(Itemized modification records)
○ ○ ○
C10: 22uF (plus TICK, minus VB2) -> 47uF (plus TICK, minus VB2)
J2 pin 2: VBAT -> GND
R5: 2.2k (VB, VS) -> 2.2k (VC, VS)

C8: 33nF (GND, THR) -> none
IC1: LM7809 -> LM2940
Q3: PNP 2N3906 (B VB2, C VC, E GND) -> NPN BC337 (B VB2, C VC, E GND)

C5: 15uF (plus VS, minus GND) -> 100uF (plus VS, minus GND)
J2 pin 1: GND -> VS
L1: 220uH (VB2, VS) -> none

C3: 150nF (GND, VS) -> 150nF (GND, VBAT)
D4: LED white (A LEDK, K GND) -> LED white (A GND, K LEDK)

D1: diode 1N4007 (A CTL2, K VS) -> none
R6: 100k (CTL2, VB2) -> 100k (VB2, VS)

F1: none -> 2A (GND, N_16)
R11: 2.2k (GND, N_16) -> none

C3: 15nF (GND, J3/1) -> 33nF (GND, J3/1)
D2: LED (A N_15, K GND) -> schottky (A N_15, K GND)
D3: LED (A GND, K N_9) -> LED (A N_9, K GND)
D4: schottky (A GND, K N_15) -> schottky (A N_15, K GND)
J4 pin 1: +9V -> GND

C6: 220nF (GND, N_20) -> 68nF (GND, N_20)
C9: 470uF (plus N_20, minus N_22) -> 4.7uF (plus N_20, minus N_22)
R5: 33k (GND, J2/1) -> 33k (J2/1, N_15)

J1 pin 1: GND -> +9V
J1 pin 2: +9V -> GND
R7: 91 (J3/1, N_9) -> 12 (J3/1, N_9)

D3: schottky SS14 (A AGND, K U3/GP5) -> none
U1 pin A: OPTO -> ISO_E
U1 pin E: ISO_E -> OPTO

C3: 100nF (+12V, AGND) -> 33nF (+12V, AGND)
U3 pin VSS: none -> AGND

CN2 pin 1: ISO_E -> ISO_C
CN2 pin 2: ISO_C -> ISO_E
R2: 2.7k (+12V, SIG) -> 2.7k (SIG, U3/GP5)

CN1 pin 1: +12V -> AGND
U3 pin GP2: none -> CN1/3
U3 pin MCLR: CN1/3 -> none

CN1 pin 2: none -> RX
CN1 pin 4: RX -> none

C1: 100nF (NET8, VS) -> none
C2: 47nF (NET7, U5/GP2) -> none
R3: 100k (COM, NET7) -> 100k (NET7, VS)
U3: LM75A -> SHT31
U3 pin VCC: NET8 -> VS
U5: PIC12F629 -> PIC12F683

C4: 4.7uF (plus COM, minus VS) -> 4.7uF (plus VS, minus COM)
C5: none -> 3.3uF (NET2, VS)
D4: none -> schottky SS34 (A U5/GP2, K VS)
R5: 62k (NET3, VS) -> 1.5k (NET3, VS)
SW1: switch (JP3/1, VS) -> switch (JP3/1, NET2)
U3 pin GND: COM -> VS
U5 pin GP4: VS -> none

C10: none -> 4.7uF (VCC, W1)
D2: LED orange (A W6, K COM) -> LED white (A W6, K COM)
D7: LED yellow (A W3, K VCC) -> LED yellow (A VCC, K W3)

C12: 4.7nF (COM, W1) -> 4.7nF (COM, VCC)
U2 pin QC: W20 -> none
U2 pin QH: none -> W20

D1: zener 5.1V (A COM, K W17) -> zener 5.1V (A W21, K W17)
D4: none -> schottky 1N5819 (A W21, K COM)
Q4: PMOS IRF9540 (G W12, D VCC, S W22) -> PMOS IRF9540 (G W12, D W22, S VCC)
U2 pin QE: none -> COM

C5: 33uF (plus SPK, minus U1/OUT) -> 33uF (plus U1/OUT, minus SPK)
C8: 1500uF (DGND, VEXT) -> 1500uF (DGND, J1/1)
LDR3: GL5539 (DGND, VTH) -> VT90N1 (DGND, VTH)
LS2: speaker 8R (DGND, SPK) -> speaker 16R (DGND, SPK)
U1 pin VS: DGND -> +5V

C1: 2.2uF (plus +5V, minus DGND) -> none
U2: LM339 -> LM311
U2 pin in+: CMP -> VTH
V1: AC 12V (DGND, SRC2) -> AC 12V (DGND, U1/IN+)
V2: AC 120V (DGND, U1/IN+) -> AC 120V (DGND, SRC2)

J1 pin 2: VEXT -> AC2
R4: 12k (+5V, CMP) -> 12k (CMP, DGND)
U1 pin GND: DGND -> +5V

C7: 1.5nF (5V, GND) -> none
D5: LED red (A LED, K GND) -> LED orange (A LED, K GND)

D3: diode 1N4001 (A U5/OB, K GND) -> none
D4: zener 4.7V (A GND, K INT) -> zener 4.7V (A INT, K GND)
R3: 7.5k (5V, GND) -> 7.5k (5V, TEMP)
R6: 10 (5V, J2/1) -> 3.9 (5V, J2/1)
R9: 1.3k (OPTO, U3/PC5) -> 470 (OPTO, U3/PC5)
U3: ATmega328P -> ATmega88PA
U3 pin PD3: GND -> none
○ ○ ○
Problem requirements: What lines in the data above contain the word "VEXT"? Show them all.

Solution to the exercise:
C8: 1500uF (DGND, VEXT) -> 1500uF (DGND, J1/1)
J1 pin 2: VEXT -> AC2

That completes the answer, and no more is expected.